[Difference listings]
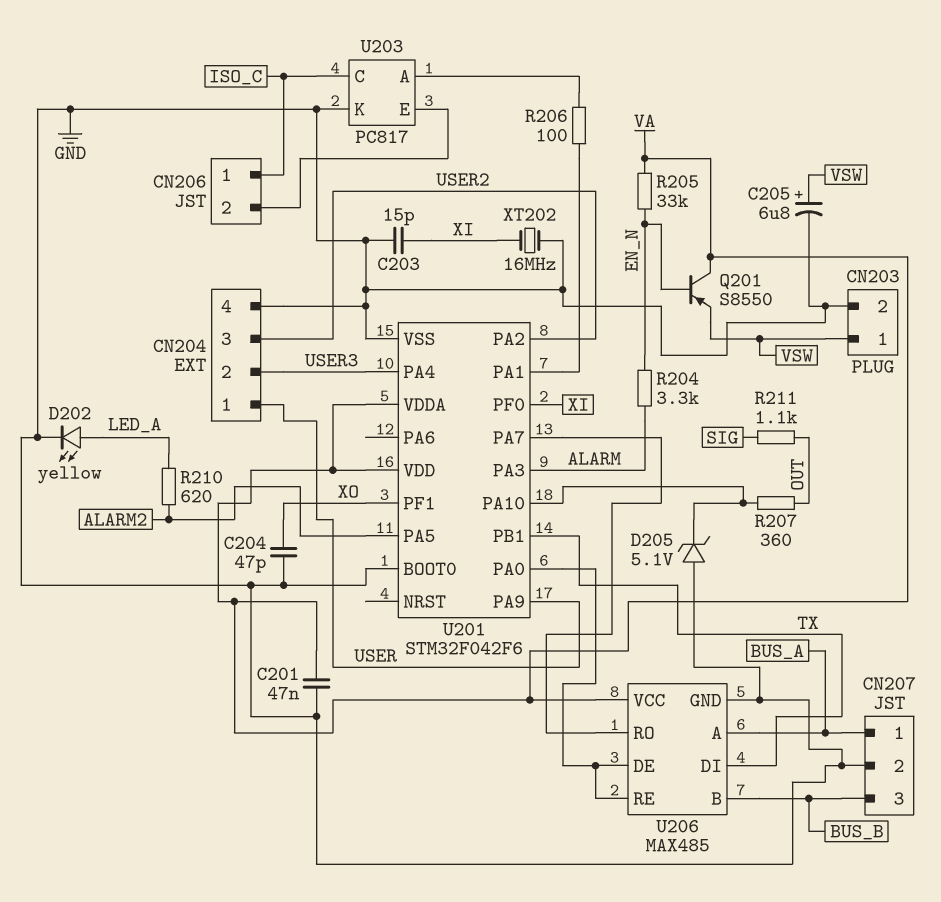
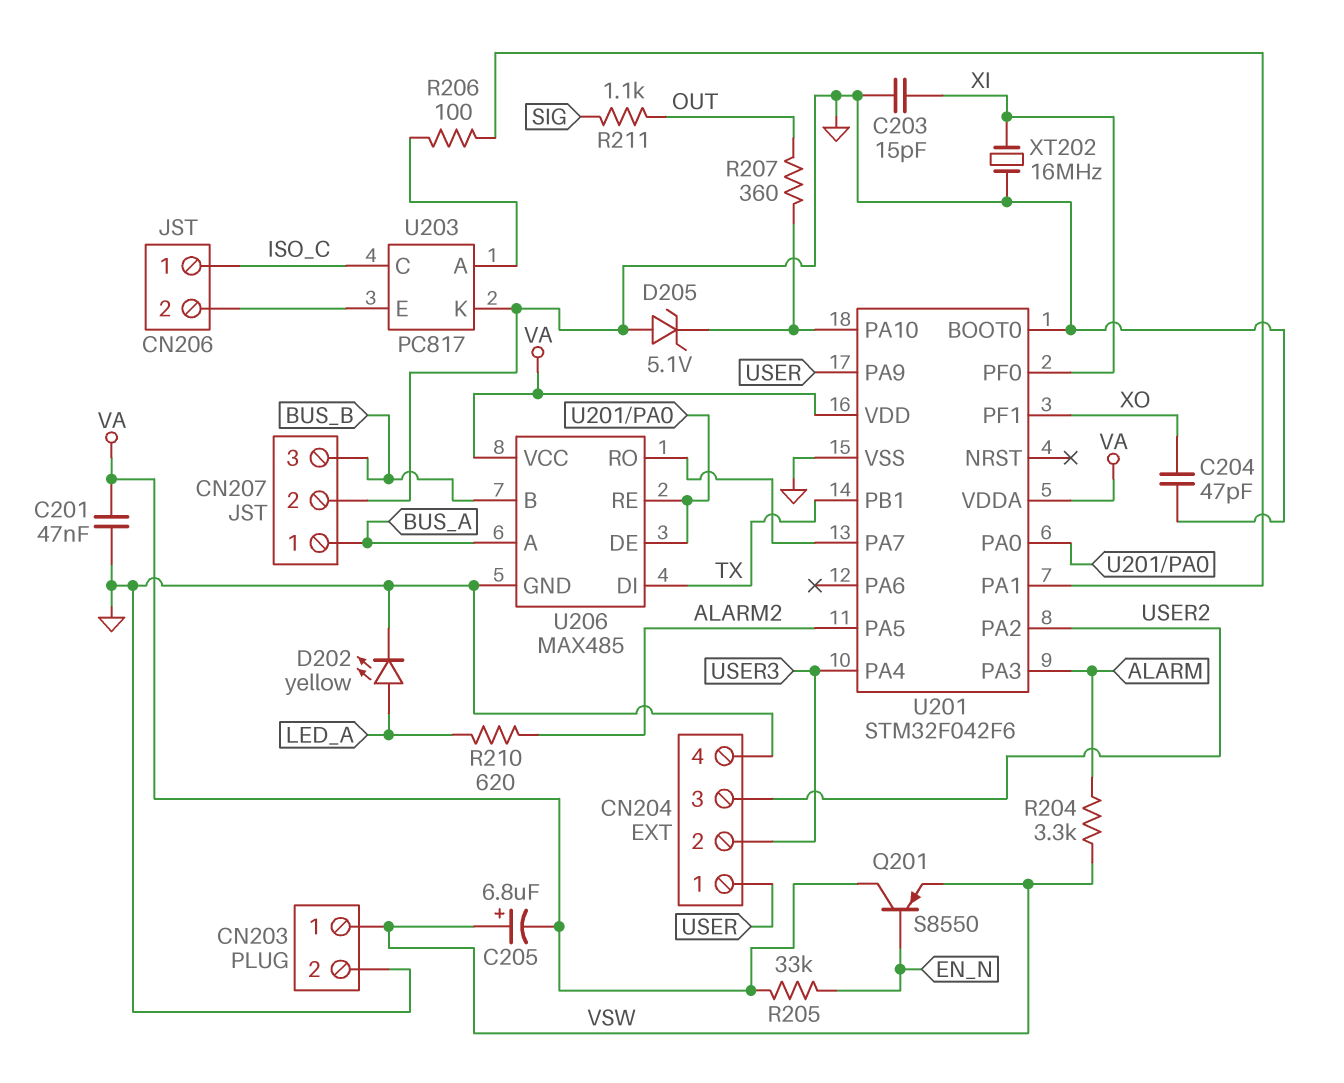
C205: 6.8uF (plus VSW, minus GND) -> 6.8uF (plus VSW, minus VA)
R204: 3.3k (ALARM, EN_N) -> 3.3k (ALARM, VSW)

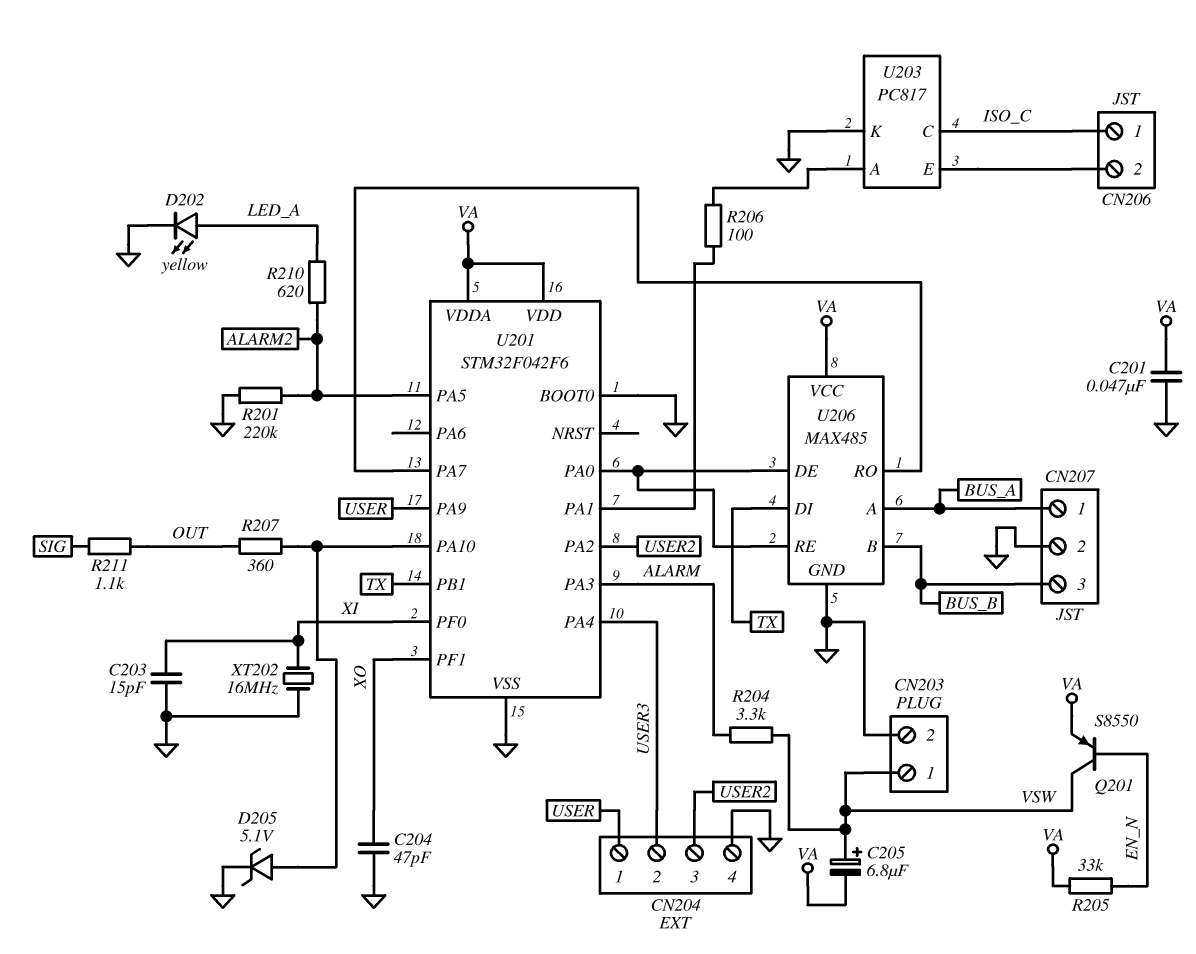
D205: zener 5.1V (A GND, K U201/PA10) -> zener 5.1V (A U201/PA10, K GND)
Q201: PNP S8550 (B EN_N, C VA, E VSW) -> PNP S8550 (B EN_N, C VSW, E VA)
R201: none -> 220k (ALARM2, GND)

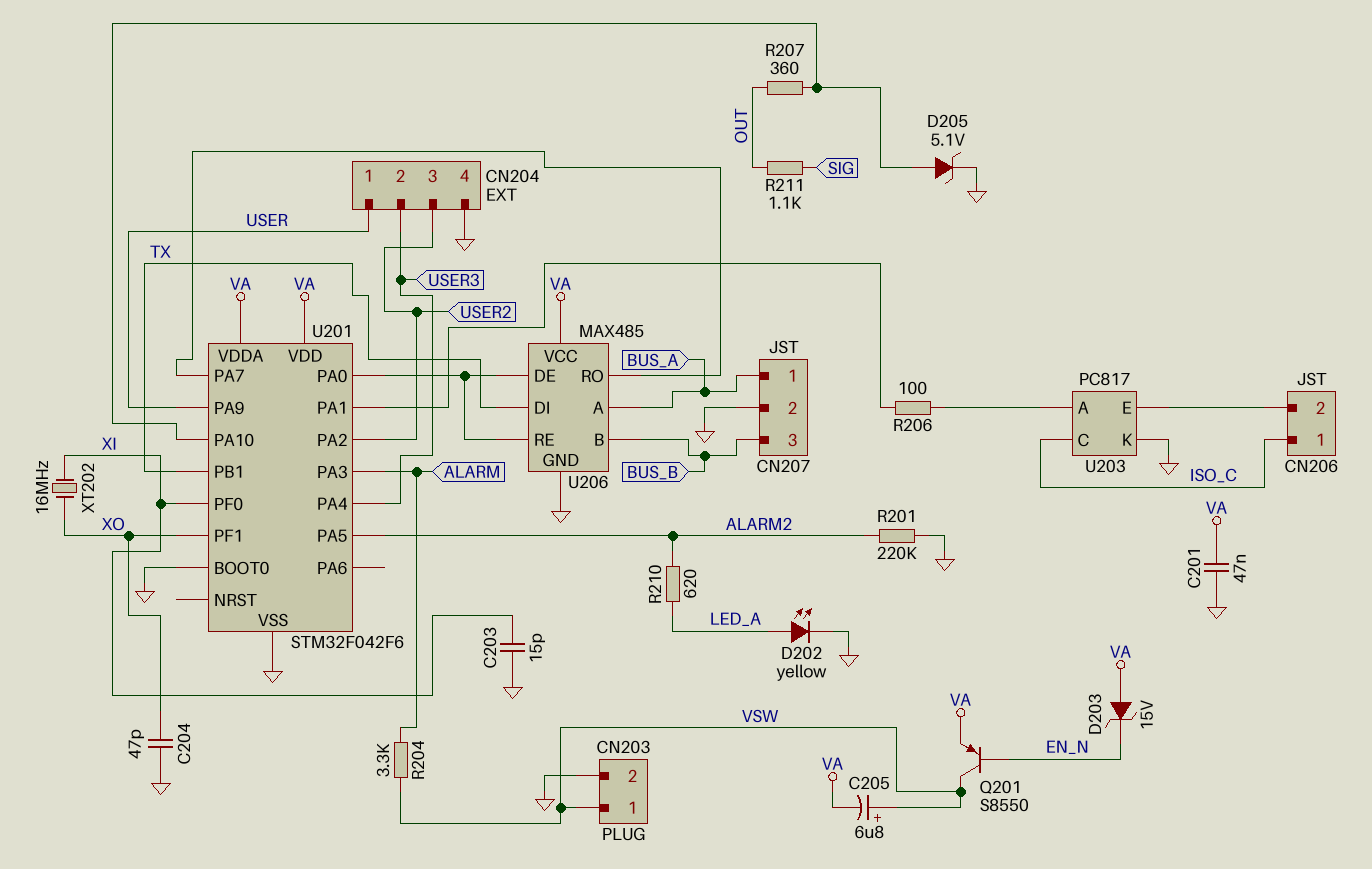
D203: none -> zener 15V (A VA, K EN_N)
R205: 33k (EN_N, VA) -> none
XT202: 16MHz (GND, XI) -> 16MHz (XI, XO)

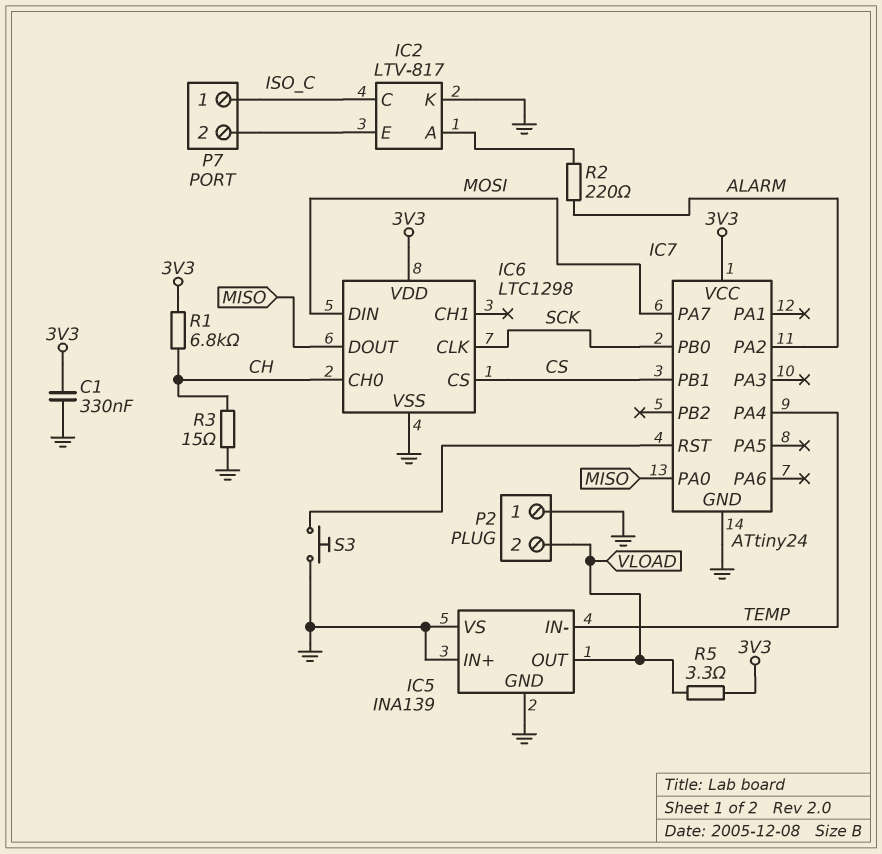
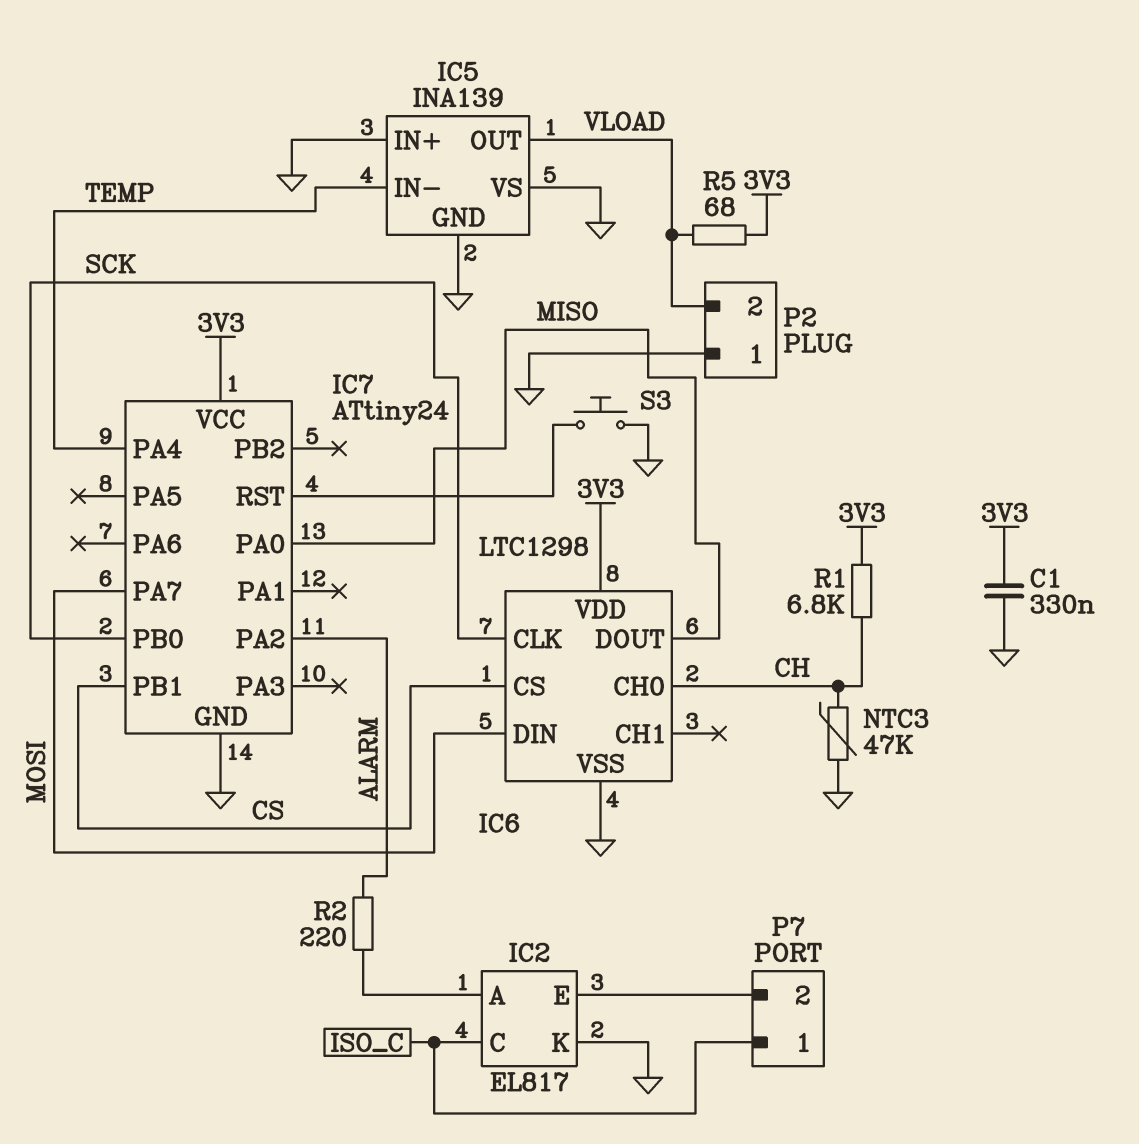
IC2: LTV-817 -> EL817
NTC3: none -> 47k (CH, GND)
R3: 15 (CH, GND) -> none
R5: 3.3 (3V3, VLOAD) -> 68 (3V3, VLOAD)

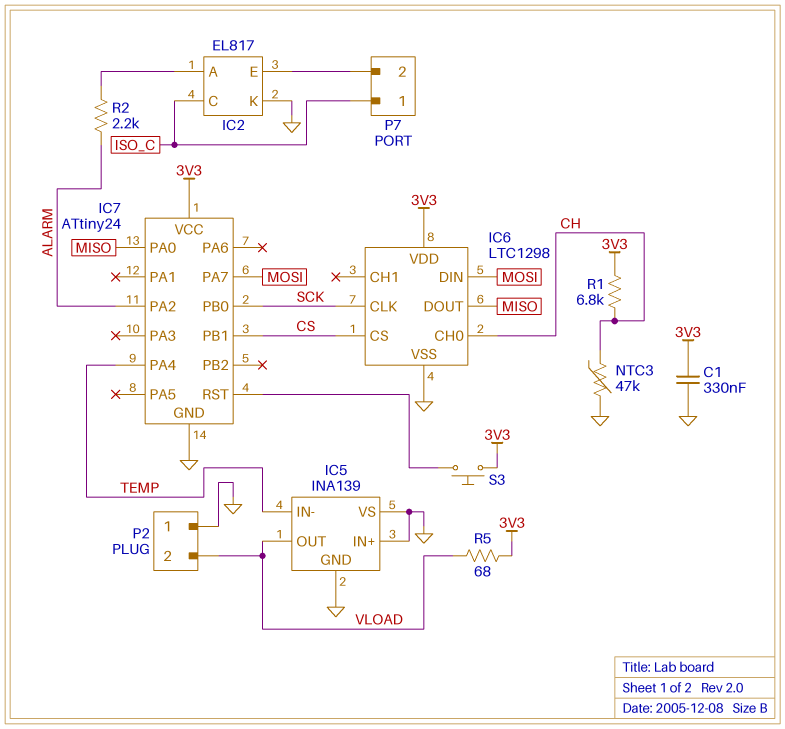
R2: 220 (ALARM, IC2/A) -> 2.2k (ALARM, IC2/A)
S3: button (GND, IC7/RST) -> button (3V3, IC7/RST)

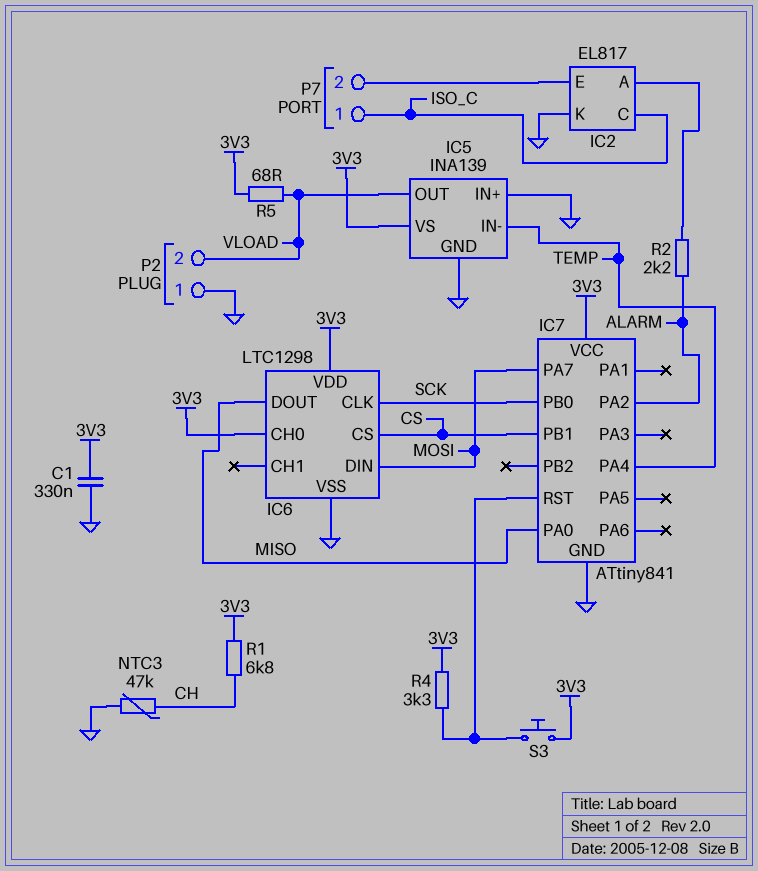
IC5 pin VS: GND -> 3V3
IC6 pin CH0: CH -> 3V3
IC7: ATtiny24 -> ATtiny841
R4: none -> 3.3k (3V3, IC7/RST)

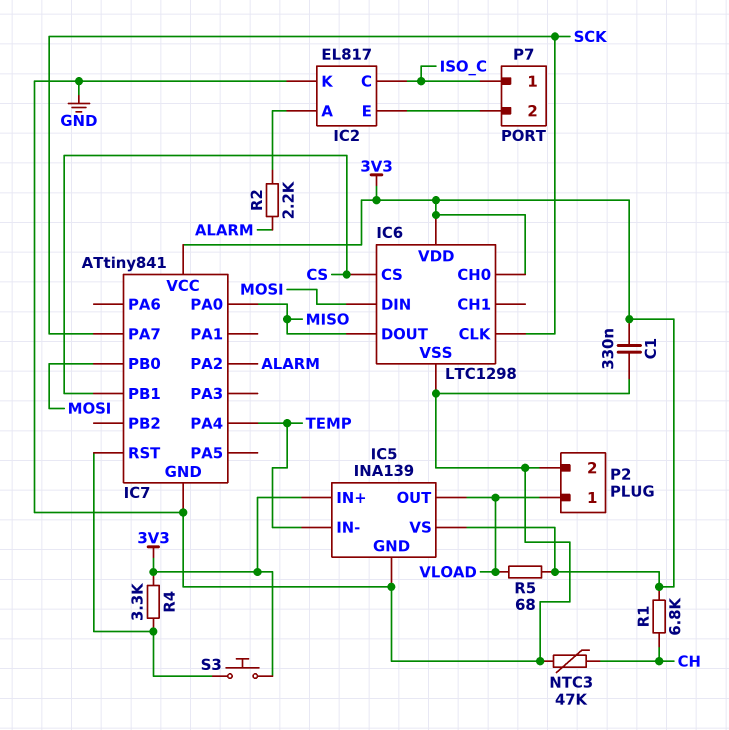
IC5 pin IN+: GND -> 3V3
IC7 pin PA7: MOSI -> SCK
IC7 pin PB0: SCK -> MOSI
P2 pin 1: GND -> VLOAD
P2 pin 2: VLOAD -> GND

◆ Problem statement:
Omit the pictures, then set down all the remaining data exactly as given.

◆ Response box:
C205: 6.8uF (plus VSW, minus GND) -> 6.8uF (plus VSW, minus VA)
R204: 3.3k (ALARM, EN_N) -> 3.3k (ALARM, VSW)

D205: zener 5.1V (A GND, K U201/PA10) -> zener 5.1V (A U201/PA10, K GND)
Q201: PNP S8550 (B EN_N, C VA, E VSW) -> PNP S8550 (B EN_N, C VSW, E VA)
R201: none -> 220k (ALARM2, GND)

D203: none -> zener 15V (A VA, K EN_N)
R205: 33k (EN_N, VA) -> none
XT202: 16MHz (GND, XI) -> 16MHz (XI, XO)

IC2: LTV-817 -> EL817
NTC3: none -> 47k (CH, GND)
R3: 15 (CH, GND) -> none
R5: 3.3 (3V3, VLOAD) -> 68 (3V3, VLOAD)

R2: 220 (ALARM, IC2/A) -> 2.2k (ALARM, IC2/A)
S3: button (GND, IC7/RST) -> button (3V3, IC7/RST)

IC5 pin VS: GND -> 3V3
IC6 pin CH0: CH -> 3V3
IC7: ATtiny24 -> ATtiny841
R4: none -> 3.3k (3V3, IC7/RST)

IC5 pin IN+: GND -> 3V3
IC7 pin PA7: MOSI -> SCK
IC7 pin PB0: SCK -> MOSI
P2 pin 1: GND -> VLOAD
P2 pin 2: VLOAD -> GND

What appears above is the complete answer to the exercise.